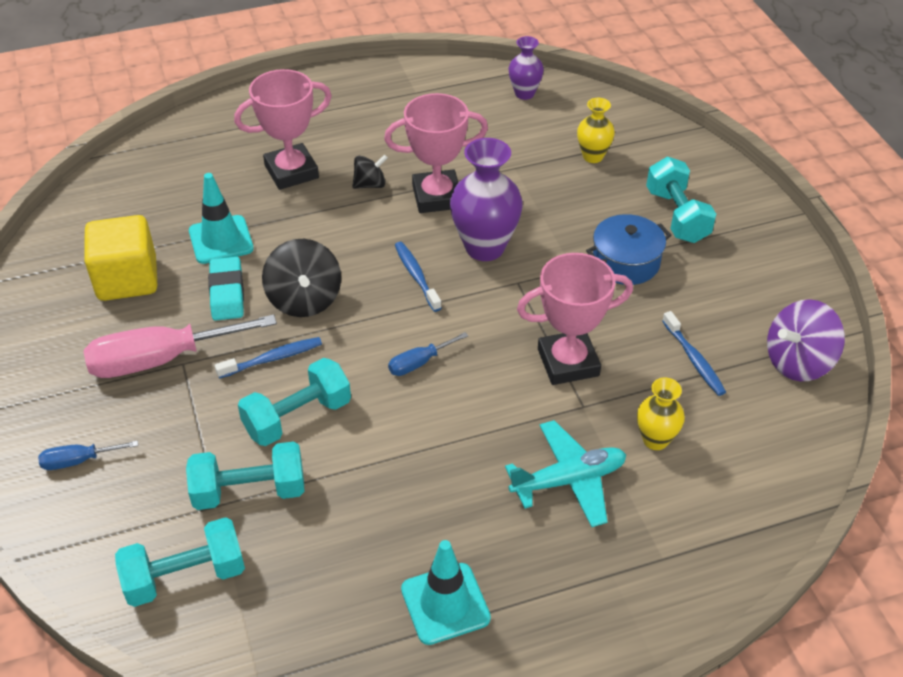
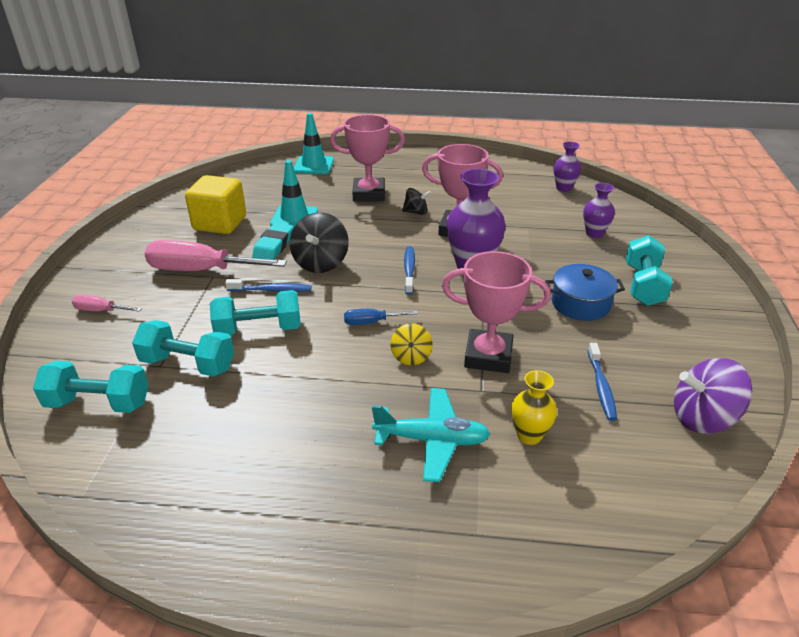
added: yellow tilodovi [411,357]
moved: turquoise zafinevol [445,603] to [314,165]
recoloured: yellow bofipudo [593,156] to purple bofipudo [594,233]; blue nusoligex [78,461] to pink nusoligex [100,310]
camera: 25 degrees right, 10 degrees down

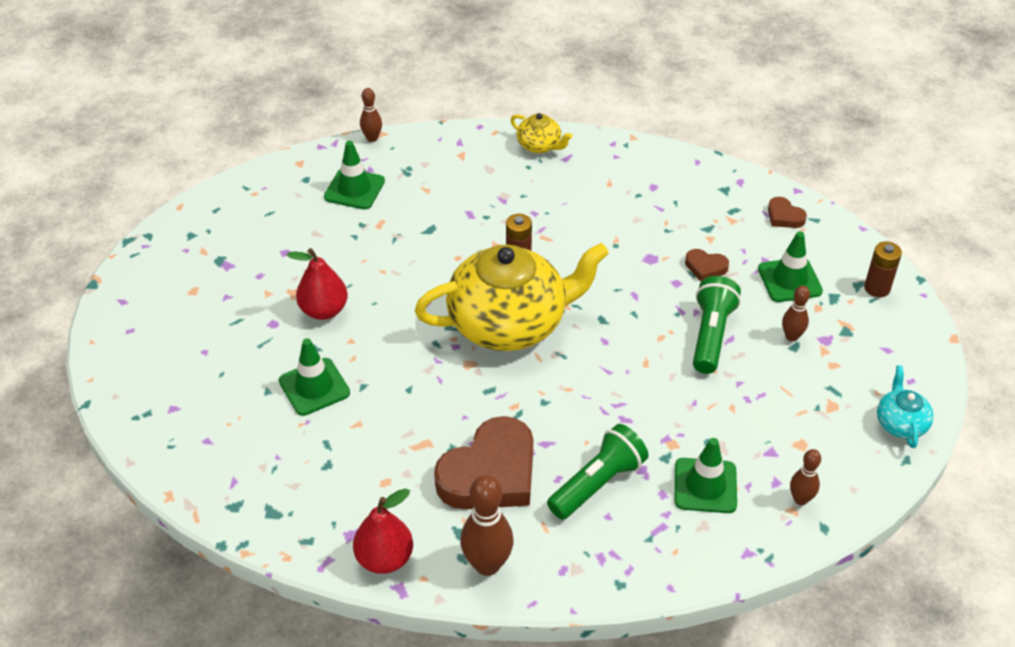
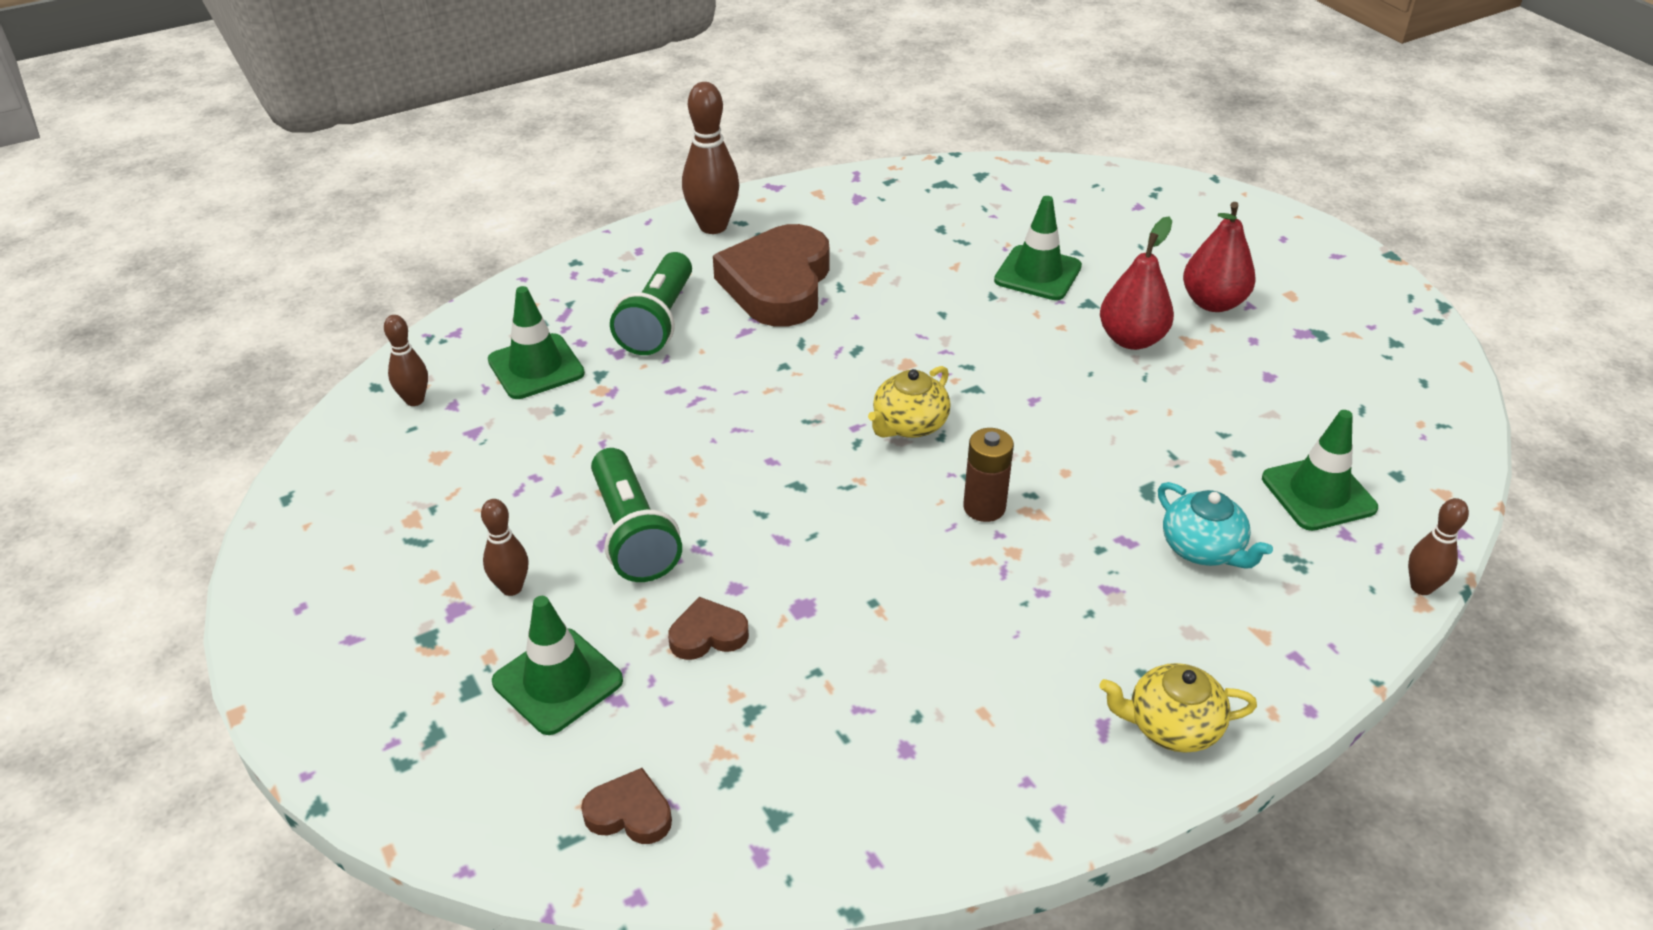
removed: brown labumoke [877,288]
moved:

Activity: What are the lines from the one containing "moved: turquoise zafinevol" through the end of the records? Write them out exactly, leaving out the pictures.

Result of the task:
moved: turquoise zafinevol [445,603] to [314,165]
recoloured: yellow bofipudo [593,156] to purple bofipudo [594,233]; blue nusoligex [78,461] to pink nusoligex [100,310]
camera: 25 degrees right, 10 degrees down

removed: brown labumoke [877,288]
moved:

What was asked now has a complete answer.